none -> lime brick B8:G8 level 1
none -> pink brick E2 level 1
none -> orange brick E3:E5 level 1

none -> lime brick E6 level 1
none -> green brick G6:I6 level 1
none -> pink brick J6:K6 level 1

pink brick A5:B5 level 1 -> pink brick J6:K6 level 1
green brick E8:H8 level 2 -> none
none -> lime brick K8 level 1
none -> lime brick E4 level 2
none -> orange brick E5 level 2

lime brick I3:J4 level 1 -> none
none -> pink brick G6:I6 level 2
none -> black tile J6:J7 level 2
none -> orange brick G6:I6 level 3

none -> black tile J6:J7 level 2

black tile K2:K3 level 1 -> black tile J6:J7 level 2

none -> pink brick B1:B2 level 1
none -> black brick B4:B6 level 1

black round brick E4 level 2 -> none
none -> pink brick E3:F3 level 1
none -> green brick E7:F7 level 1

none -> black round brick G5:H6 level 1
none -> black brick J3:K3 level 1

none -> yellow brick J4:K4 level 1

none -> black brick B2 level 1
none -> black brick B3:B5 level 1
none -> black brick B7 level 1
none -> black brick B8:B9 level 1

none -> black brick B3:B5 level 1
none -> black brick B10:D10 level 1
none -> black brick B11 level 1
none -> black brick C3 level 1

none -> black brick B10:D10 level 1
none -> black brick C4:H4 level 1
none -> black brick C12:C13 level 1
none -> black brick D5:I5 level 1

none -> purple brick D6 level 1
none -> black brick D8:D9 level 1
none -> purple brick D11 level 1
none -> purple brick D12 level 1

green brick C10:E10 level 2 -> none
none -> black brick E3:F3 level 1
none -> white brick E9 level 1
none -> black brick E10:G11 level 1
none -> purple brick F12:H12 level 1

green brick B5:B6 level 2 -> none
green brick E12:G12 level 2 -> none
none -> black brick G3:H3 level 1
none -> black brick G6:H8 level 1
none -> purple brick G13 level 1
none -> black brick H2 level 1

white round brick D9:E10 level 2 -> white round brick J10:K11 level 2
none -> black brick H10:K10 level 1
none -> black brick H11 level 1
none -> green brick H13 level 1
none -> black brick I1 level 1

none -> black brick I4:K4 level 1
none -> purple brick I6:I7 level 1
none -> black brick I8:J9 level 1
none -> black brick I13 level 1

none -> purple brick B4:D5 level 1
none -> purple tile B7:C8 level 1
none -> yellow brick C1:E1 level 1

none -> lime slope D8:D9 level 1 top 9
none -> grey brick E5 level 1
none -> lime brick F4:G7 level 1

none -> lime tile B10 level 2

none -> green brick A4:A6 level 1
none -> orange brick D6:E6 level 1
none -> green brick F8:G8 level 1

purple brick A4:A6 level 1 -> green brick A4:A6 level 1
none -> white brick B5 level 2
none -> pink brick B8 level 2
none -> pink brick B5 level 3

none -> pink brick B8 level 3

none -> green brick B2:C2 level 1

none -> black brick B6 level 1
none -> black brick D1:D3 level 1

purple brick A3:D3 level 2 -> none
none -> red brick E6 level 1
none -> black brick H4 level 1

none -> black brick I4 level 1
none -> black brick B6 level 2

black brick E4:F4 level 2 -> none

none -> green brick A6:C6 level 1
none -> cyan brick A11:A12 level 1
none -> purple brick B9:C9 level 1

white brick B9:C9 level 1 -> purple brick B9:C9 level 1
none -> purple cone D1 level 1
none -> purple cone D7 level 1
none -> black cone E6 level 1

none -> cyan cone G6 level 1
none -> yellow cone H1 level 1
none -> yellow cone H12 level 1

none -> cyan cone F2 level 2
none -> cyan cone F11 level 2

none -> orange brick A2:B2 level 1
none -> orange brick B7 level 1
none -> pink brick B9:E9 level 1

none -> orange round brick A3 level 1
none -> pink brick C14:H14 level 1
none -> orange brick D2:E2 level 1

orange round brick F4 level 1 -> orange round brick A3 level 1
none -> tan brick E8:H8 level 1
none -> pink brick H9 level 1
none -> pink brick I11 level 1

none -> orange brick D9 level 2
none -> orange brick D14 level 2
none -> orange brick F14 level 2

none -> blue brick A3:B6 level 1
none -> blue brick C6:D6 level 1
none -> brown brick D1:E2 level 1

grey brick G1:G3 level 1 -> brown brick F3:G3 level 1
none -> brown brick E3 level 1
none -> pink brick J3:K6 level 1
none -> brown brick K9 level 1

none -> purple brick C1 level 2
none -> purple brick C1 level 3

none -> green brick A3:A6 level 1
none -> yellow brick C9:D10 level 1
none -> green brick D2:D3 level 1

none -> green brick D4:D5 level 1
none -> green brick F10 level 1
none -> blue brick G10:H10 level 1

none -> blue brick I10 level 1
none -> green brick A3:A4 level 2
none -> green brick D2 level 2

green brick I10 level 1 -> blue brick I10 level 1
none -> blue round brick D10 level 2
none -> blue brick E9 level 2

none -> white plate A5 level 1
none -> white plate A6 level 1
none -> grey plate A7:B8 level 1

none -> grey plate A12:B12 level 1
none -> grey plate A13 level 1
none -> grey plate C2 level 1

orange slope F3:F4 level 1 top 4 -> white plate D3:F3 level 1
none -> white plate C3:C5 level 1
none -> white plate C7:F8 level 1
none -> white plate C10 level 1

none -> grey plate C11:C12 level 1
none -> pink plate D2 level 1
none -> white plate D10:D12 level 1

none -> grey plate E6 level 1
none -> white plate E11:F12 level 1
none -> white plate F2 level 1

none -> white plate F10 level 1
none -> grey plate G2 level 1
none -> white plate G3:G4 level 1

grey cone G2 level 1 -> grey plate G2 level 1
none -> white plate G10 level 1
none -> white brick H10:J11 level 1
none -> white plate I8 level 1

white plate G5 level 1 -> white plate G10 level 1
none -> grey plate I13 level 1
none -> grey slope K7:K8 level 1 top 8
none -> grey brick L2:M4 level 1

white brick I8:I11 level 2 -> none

◆ Task brief ◆
Take each line of the listing above and set it down again exactly.

◆ Written response ◆
none -> lime brick B8:G8 level 1
none -> pink brick E2 level 1
none -> orange brick E3:E5 level 1

none -> lime brick E6 level 1
none -> green brick G6:I6 level 1
none -> pink brick J6:K6 level 1

pink brick A5:B5 level 1 -> pink brick J6:K6 level 1
green brick E8:H8 level 2 -> none
none -> lime brick K8 level 1
none -> lime brick E4 level 2
none -> orange brick E5 level 2

lime brick I3:J4 level 1 -> none
none -> pink brick G6:I6 level 2
none -> black tile J6:J7 level 2
none -> orange brick G6:I6 level 3

none -> black tile J6:J7 level 2

black tile K2:K3 level 1 -> black tile J6:J7 level 2

none -> pink brick B1:B2 level 1
none -> black brick B4:B6 level 1

black round brick E4 level 2 -> none
none -> pink brick E3:F3 level 1
none -> green brick E7:F7 level 1

none -> black round brick G5:H6 level 1
none -> black brick J3:K3 level 1

none -> yellow brick J4:K4 level 1

none -> black brick B2 level 1
none -> black brick B3:B5 level 1
none -> black brick B7 level 1
none -> black brick B8:B9 level 1

none -> black brick B3:B5 level 1
none -> black brick B10:D10 level 1
none -> black brick B11 level 1
none -> black brick C3 level 1

none -> black brick B10:D10 level 1
none -> black brick C4:H4 level 1
none -> black brick C12:C13 level 1
none -> black brick D5:I5 level 1

none -> purple brick D6 level 1
none -> black brick D8:D9 level 1
none -> purple brick D11 level 1
none -> purple brick D12 level 1

green brick C10:E10 level 2 -> none
none -> black brick E3:F3 level 1
none -> white brick E9 level 1
none -> black brick E10:G11 level 1
none -> purple brick F12:H12 level 1

green brick B5:B6 level 2 -> none
green brick E12:G12 level 2 -> none
none -> black brick G3:H3 level 1
none -> black brick G6:H8 level 1
none -> purple brick G13 level 1
none -> black brick H2 level 1

white round brick D9:E10 level 2 -> white round brick J10:K11 level 2
none -> black brick H10:K10 level 1
none -> black brick H11 level 1
none -> green brick H13 level 1
none -> black brick I1 level 1

none -> black brick I4:K4 level 1
none -> purple brick I6:I7 level 1
none -> black brick I8:J9 level 1
none -> black brick I13 level 1

none -> purple brick B4:D5 level 1
none -> purple tile B7:C8 level 1
none -> yellow brick C1:E1 level 1

none -> lime slope D8:D9 level 1 top 9
none -> grey brick E5 level 1
none -> lime brick F4:G7 level 1

none -> lime tile B10 level 2

none -> green brick A4:A6 level 1
none -> orange brick D6:E6 level 1
none -> green brick F8:G8 level 1

purple brick A4:A6 level 1 -> green brick A4:A6 level 1
none -> white brick B5 level 2
none -> pink brick B8 level 2
none -> pink brick B5 level 3

none -> pink brick B8 level 3

none -> green brick B2:C2 level 1

none -> black brick B6 level 1
none -> black brick D1:D3 level 1

purple brick A3:D3 level 2 -> none
none -> red brick E6 level 1
none -> black brick H4 level 1

none -> black brick I4 level 1
none -> black brick B6 level 2

black brick E4:F4 level 2 -> none

none -> green brick A6:C6 level 1
none -> cyan brick A11:A12 level 1
none -> purple brick B9:C9 level 1

white brick B9:C9 level 1 -> purple brick B9:C9 level 1
none -> purple cone D1 level 1
none -> purple cone D7 level 1
none -> black cone E6 level 1

none -> cyan cone G6 level 1
none -> yellow cone H1 level 1
none -> yellow cone H12 level 1

none -> cyan cone F2 level 2
none -> cyan cone F11 level 2

none -> orange brick A2:B2 level 1
none -> orange brick B7 level 1
none -> pink brick B9:E9 level 1

none -> orange round brick A3 level 1
none -> pink brick C14:H14 level 1
none -> orange brick D2:E2 level 1

orange round brick F4 level 1 -> orange round brick A3 level 1
none -> tan brick E8:H8 level 1
none -> pink brick H9 level 1
none -> pink brick I11 level 1

none -> orange brick D9 level 2
none -> orange brick D14 level 2
none -> orange brick F14 level 2

none -> blue brick A3:B6 level 1
none -> blue brick C6:D6 level 1
none -> brown brick D1:E2 level 1

grey brick G1:G3 level 1 -> brown brick F3:G3 level 1
none -> brown brick E3 level 1
none -> pink brick J3:K6 level 1
none -> brown brick K9 level 1

none -> purple brick C1 level 2
none -> purple brick C1 level 3

none -> green brick A3:A6 level 1
none -> yellow brick C9:D10 level 1
none -> green brick D2:D3 level 1

none -> green brick D4:D5 level 1
none -> green brick F10 level 1
none -> blue brick G10:H10 level 1

none -> blue brick I10 level 1
none -> green brick A3:A4 level 2
none -> green brick D2 level 2

green brick I10 level 1 -> blue brick I10 level 1
none -> blue round brick D10 level 2
none -> blue brick E9 level 2

none -> white plate A5 level 1
none -> white plate A6 level 1
none -> grey plate A7:B8 level 1

none -> grey plate A12:B12 level 1
none -> grey plate A13 level 1
none -> grey plate C2 level 1

orange slope F3:F4 level 1 top 4 -> white plate D3:F3 level 1
none -> white plate C3:C5 level 1
none -> white plate C7:F8 level 1
none -> white plate C10 level 1

none -> grey plate C11:C12 level 1
none -> pink plate D2 level 1
none -> white plate D10:D12 level 1

none -> grey plate E6 level 1
none -> white plate E11:F12 level 1
none -> white plate F2 level 1

none -> white plate F10 level 1
none -> grey plate G2 level 1
none -> white plate G3:G4 level 1

grey cone G2 level 1 -> grey plate G2 level 1
none -> white plate G10 level 1
none -> white brick H10:J11 level 1
none -> white plate I8 level 1

white plate G5 level 1 -> white plate G10 level 1
none -> grey plate I13 level 1
none -> grey slope K7:K8 level 1 top 8
none -> grey brick L2:M4 level 1

white brick I8:I11 level 2 -> none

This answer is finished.